Items listed in a dataset>
• • • •
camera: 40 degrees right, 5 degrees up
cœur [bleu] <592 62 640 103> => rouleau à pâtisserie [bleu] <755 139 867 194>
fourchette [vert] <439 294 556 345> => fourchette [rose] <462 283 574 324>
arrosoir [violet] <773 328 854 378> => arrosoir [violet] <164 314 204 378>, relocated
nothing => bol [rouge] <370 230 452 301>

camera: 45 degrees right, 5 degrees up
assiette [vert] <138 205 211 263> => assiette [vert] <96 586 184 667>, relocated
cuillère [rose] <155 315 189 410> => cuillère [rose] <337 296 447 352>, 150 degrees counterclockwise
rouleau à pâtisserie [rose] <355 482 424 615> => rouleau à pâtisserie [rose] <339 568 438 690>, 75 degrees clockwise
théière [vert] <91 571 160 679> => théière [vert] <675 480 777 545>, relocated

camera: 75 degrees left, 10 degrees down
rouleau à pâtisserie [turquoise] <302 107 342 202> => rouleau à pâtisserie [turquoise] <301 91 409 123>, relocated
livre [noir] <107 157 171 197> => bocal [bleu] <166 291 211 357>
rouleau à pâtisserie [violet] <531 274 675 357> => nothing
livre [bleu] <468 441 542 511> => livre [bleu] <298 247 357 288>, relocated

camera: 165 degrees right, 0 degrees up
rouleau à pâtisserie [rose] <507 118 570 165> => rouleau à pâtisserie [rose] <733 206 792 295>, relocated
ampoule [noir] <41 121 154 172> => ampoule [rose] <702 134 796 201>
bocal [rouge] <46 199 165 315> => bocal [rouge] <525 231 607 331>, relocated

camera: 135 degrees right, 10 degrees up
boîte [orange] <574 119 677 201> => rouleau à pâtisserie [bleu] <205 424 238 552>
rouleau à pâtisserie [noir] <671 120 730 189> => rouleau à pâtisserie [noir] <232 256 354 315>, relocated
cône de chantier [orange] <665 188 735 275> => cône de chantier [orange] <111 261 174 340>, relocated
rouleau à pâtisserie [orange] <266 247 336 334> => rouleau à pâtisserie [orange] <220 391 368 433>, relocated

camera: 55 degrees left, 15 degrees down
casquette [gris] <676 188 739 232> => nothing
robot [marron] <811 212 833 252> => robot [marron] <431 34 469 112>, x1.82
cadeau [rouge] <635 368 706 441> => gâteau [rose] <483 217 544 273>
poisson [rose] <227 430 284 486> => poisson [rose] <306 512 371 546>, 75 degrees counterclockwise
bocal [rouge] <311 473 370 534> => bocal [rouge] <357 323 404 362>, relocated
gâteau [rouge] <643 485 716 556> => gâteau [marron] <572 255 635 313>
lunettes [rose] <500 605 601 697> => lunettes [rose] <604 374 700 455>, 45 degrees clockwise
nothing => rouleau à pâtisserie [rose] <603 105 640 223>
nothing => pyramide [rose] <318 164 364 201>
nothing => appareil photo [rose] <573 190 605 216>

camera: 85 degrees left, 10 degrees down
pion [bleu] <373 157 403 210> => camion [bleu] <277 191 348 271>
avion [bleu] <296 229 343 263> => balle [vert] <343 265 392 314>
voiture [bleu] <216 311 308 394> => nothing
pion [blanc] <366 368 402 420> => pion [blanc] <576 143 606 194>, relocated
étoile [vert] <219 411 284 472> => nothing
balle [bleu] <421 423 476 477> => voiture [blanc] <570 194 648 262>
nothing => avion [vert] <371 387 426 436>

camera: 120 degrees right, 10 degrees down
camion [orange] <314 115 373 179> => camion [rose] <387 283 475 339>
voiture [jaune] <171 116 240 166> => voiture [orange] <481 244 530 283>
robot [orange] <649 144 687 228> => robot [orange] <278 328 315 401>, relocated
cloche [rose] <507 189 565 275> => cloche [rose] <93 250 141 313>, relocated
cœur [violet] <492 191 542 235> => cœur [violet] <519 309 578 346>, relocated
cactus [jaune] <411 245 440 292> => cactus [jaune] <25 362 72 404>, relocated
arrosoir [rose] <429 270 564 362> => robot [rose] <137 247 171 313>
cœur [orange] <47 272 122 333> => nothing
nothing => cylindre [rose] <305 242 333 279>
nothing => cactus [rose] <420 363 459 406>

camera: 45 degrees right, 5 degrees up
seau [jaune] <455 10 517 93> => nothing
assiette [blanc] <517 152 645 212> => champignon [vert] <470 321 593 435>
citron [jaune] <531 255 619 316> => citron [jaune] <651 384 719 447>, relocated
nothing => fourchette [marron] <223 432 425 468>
• • • •
Work request>
Repeat all the records. Match each line exactly.

Result for this task>
camera: 40 degrees right, 5 degrees up
cœur [bleu] <592 62 640 103> => rouleau à pâtisserie [bleu] <755 139 867 194>
fourchette [vert] <439 294 556 345> => fourchette [rose] <462 283 574 324>
arrosoir [violet] <773 328 854 378> => arrosoir [violet] <164 314 204 378>, relocated
nothing => bol [rouge] <370 230 452 301>

camera: 45 degrees right, 5 degrees up
assiette [vert] <138 205 211 263> => assiette [vert] <96 586 184 667>, relocated
cuillère [rose] <155 315 189 410> => cuillère [rose] <337 296 447 352>, 150 degrees counterclockwise
rouleau à pâtisserie [rose] <355 482 424 615> => rouleau à pâtisserie [rose] <339 568 438 690>, 75 degrees clockwise
théière [vert] <91 571 160 679> => théière [vert] <675 480 777 545>, relocated

camera: 75 degrees left, 10 degrees down
rouleau à pâtisserie [turquoise] <302 107 342 202> => rouleau à pâtisserie [turquoise] <301 91 409 123>, relocated
livre [noir] <107 157 171 197> => bocal [bleu] <166 291 211 357>
rouleau à pâtisserie [violet] <531 274 675 357> => nothing
livre [bleu] <468 441 542 511> => livre [bleu] <298 247 357 288>, relocated

camera: 165 degrees right, 0 degrees up
rouleau à pâtisserie [rose] <507 118 570 165> => rouleau à pâtisserie [rose] <733 206 792 295>, relocated
ampoule [noir] <41 121 154 172> => ampoule [rose] <702 134 796 201>
bocal [rouge] <46 199 165 315> => bocal [rouge] <525 231 607 331>, relocated

camera: 135 degrees right, 10 degrees up
boîte [orange] <574 119 677 201> => rouleau à pâtisserie [bleu] <205 424 238 552>
rouleau à pâtisserie [noir] <671 120 730 189> => rouleau à pâtisserie [noir] <232 256 354 315>, relocated
cône de chantier [orange] <665 188 735 275> => cône de chantier [orange] <111 261 174 340>, relocated
rouleau à pâtisserie [orange] <266 247 336 334> => rouleau à pâtisserie [orange] <220 391 368 433>, relocated

camera: 55 degrees left, 15 degrees down
casquette [gris] <676 188 739 232> => nothing
robot [marron] <811 212 833 252> => robot [marron] <431 34 469 112>, x1.82
cadeau [rouge] <635 368 706 441> => gâteau [rose] <483 217 544 273>
poisson [rose] <227 430 284 486> => poisson [rose] <306 512 371 546>, 75 degrees counterclockwise
bocal [rouge] <311 473 370 534> => bocal [rouge] <357 323 404 362>, relocated
gâteau [rouge] <643 485 716 556> => gâteau [marron] <572 255 635 313>
lunettes [rose] <500 605 601 697> => lunettes [rose] <604 374 700 455>, 45 degrees clockwise
nothing => rouleau à pâtisserie [rose] <603 105 640 223>
nothing => pyramide [rose] <318 164 364 201>
nothing => appareil photo [rose] <573 190 605 216>

camera: 85 degrees left, 10 degrees down
pion [bleu] <373 157 403 210> => camion [bleu] <277 191 348 271>
avion [bleu] <296 229 343 263> => balle [vert] <343 265 392 314>
voiture [bleu] <216 311 308 394> => nothing
pion [blanc] <366 368 402 420> => pion [blanc] <576 143 606 194>, relocated
étoile [vert] <219 411 284 472> => nothing
balle [bleu] <421 423 476 477> => voiture [blanc] <570 194 648 262>
nothing => avion [vert] <371 387 426 436>

camera: 120 degrees right, 10 degrees down
camion [orange] <314 115 373 179> => camion [rose] <387 283 475 339>
voiture [jaune] <171 116 240 166> => voiture [orange] <481 244 530 283>
robot [orange] <649 144 687 228> => robot [orange] <278 328 315 401>, relocated
cloche [rose] <507 189 565 275> => cloche [rose] <93 250 141 313>, relocated
cœur [violet] <492 191 542 235> => cœur [violet] <519 309 578 346>, relocated
cactus [jaune] <411 245 440 292> => cactus [jaune] <25 362 72 404>, relocated
arrosoir [rose] <429 270 564 362> => robot [rose] <137 247 171 313>
cœur [orange] <47 272 122 333> => nothing
nothing => cylindre [rose] <305 242 333 279>
nothing => cactus [rose] <420 363 459 406>

camera: 45 degrees right, 5 degrees up
seau [jaune] <455 10 517 93> => nothing
assiette [blanc] <517 152 645 212> => champignon [vert] <470 321 593 435>
citron [jaune] <531 255 619 316> => citron [jaune] <651 384 719 447>, relocated
nothing => fourchette [marron] <223 432 425 468>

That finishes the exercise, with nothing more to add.